→ WHAT THE TASK ASKS:
Nothing but the lines from the one containing "SD3 pin MOSI: TX -> D7" to the end of the data should be copied, exactly, and the pictures stay out.
[[ PROVIDED INFORMATION, beginning ]]
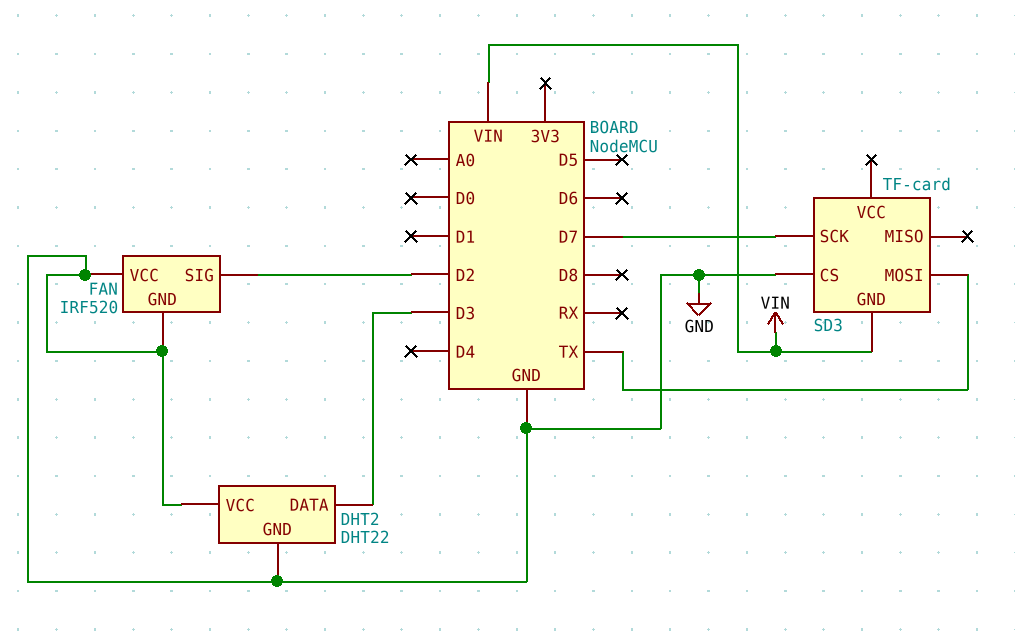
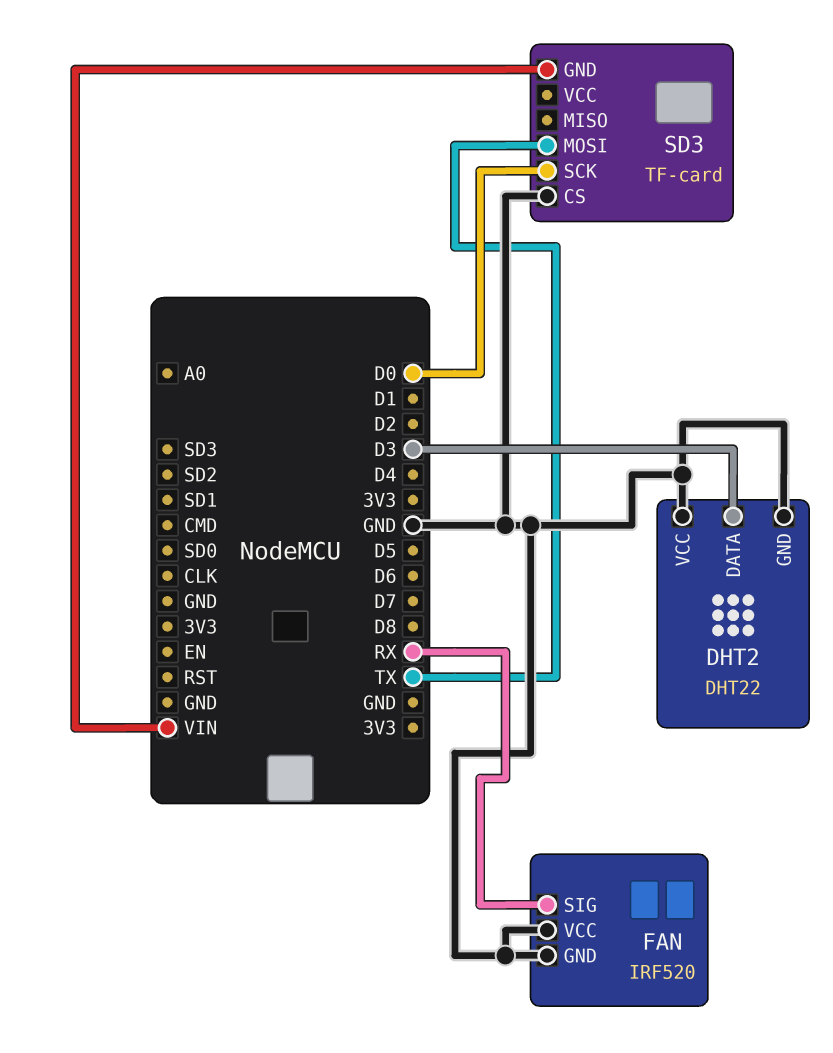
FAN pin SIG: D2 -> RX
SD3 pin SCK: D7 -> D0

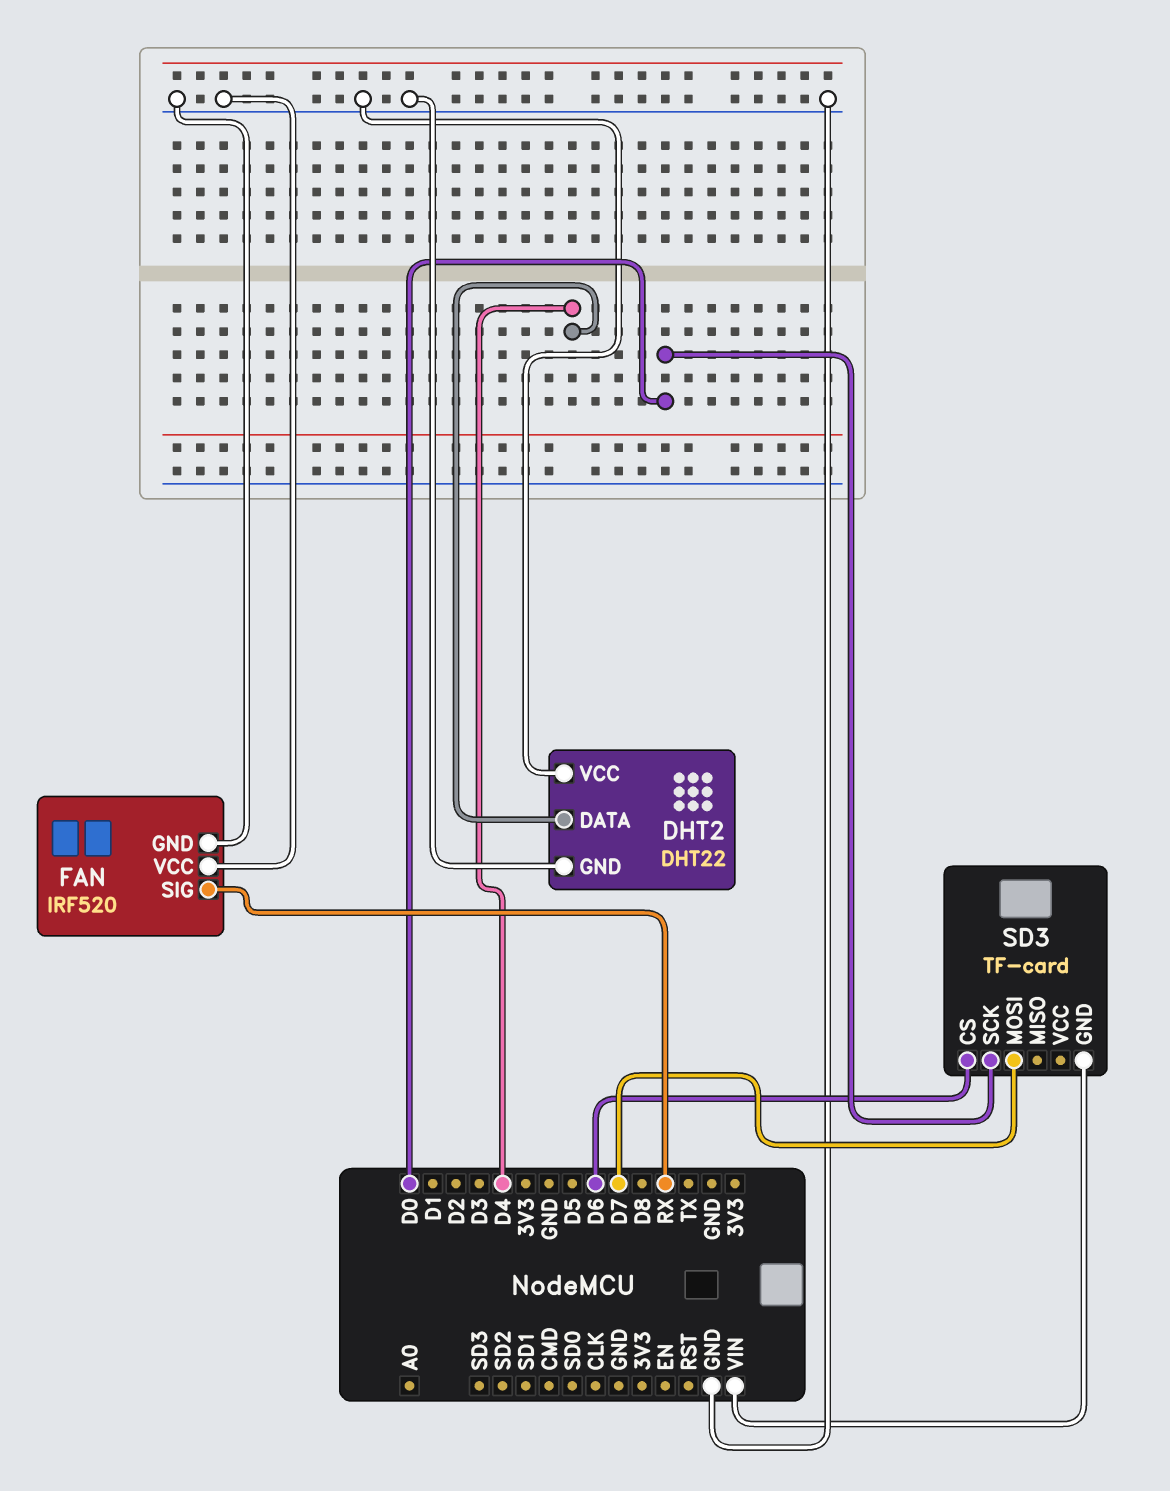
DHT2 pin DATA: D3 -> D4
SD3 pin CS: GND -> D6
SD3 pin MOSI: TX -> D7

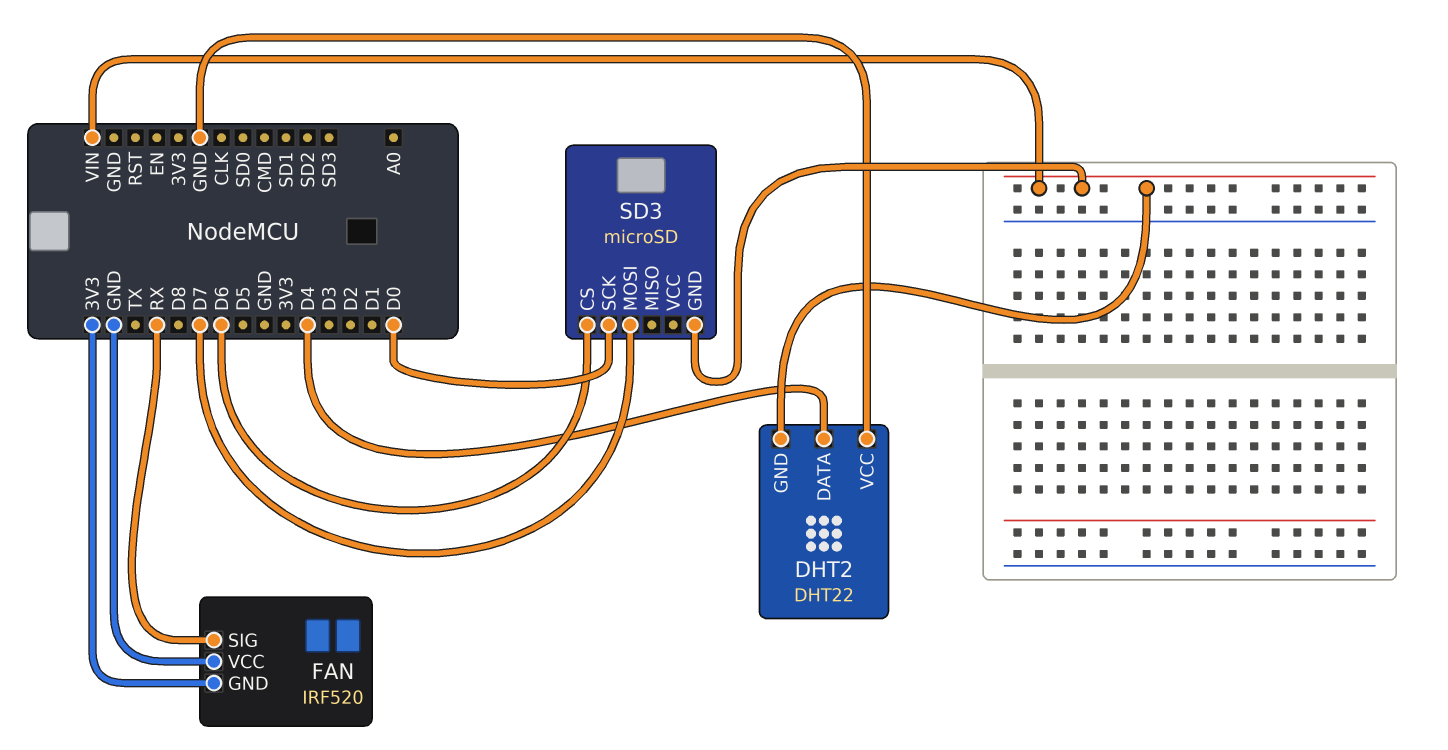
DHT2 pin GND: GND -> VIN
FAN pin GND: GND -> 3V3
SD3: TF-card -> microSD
[[ PROVIDED INFORMATION, end ]]
→ RESPONSE TO THE EXERCISE:
SD3 pin MOSI: TX -> D7

DHT2 pin GND: GND -> VIN
FAN pin GND: GND -> 3V3
SD3: TF-card -> microSD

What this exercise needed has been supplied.